DATA SUPPLIED START

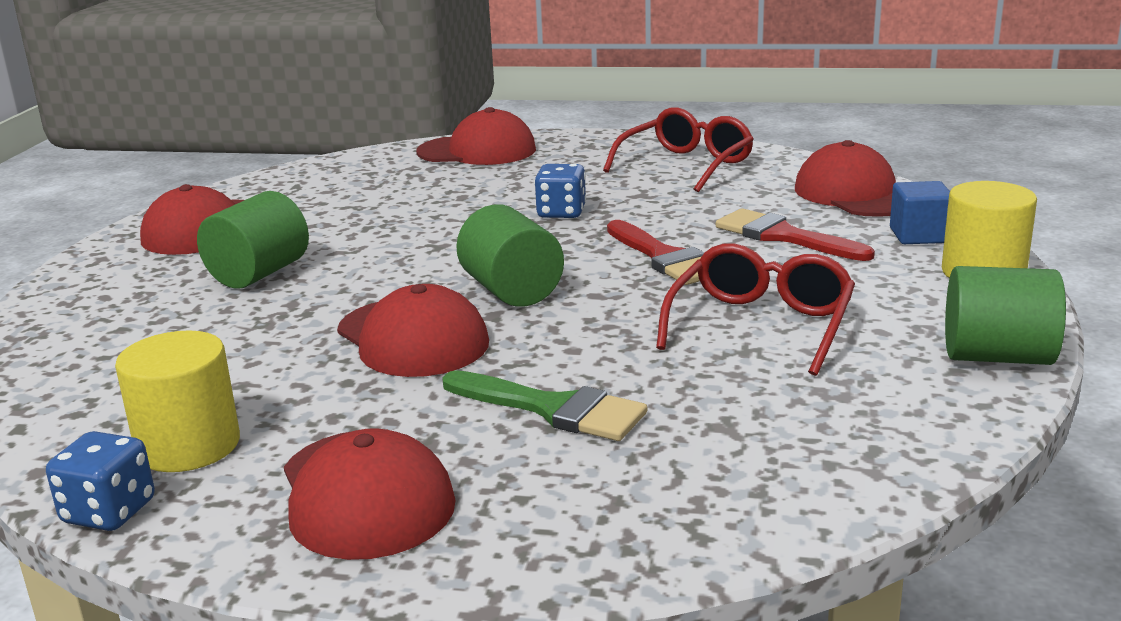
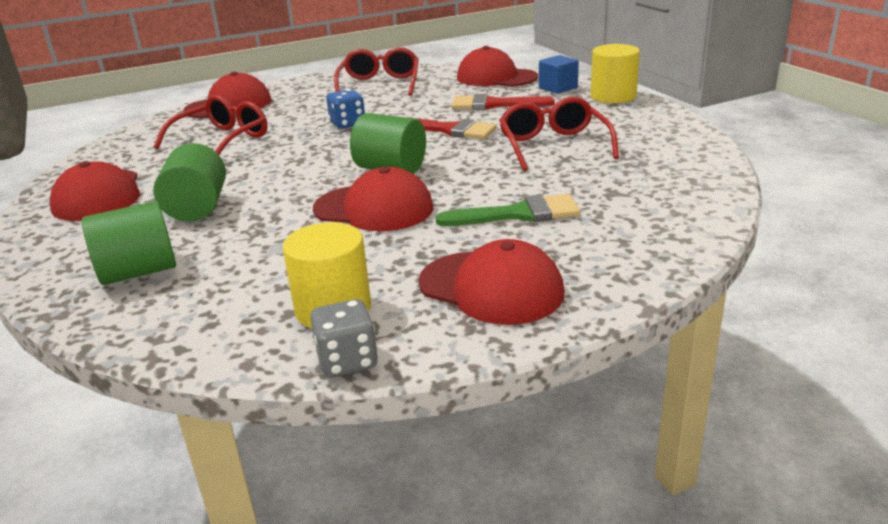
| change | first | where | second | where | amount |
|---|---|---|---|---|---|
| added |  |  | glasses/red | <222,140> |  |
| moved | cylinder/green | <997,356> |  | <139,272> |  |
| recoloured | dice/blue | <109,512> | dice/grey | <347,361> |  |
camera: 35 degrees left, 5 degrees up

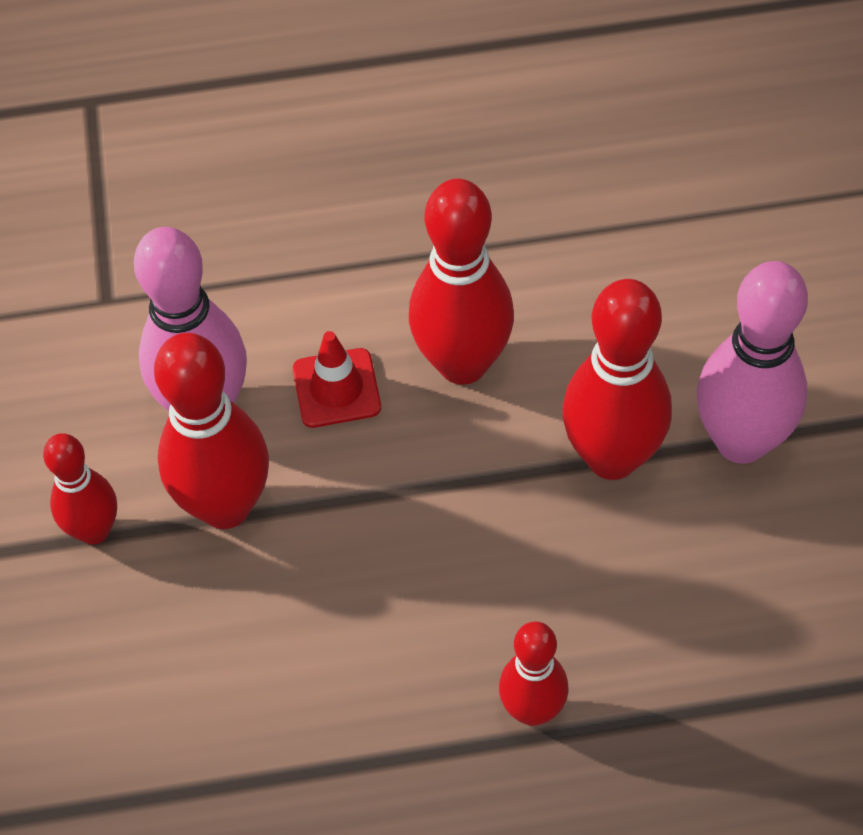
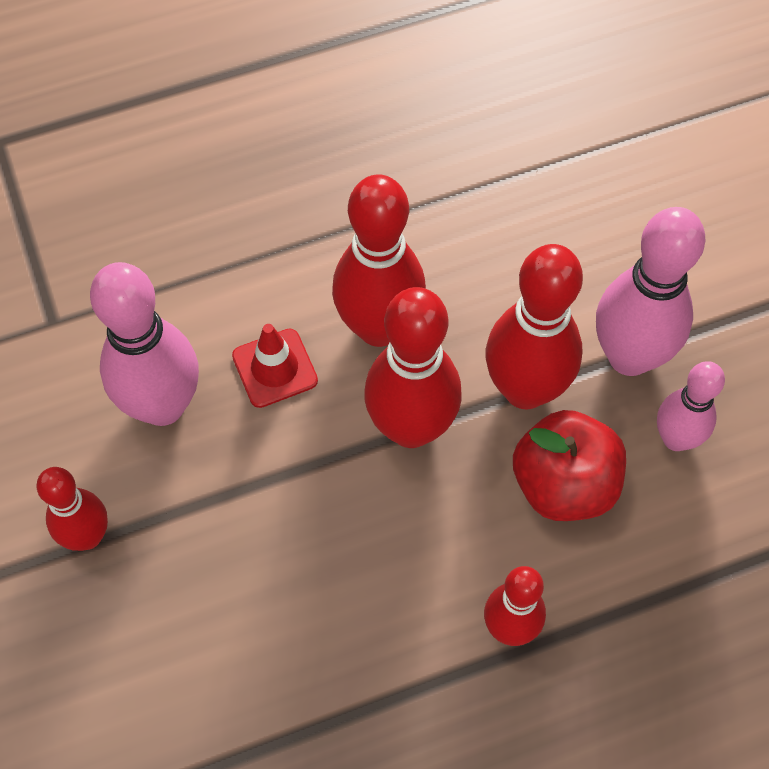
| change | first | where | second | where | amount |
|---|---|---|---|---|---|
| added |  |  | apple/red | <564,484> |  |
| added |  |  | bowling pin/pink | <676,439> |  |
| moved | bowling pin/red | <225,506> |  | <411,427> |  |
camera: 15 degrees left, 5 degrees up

DATA SUPPLIED END

▶ WORK ITEM:
No pictures should appear in the copy, which holds exactly the lines from the first line of the data through the line with "recoloured | dice/blue" and nothing else.

▶ WRITTEN ANSWER:
| change | first | where | second | where | amount |
|---|---|---|---|---|---|
| added |  |  | glasses/red | <222,140> |  |
| moved | cylinder/green | <997,356> |  | <139,272> |  |
| recoloured | dice/blue | <109,512> | dice/grey | <347,361> |  |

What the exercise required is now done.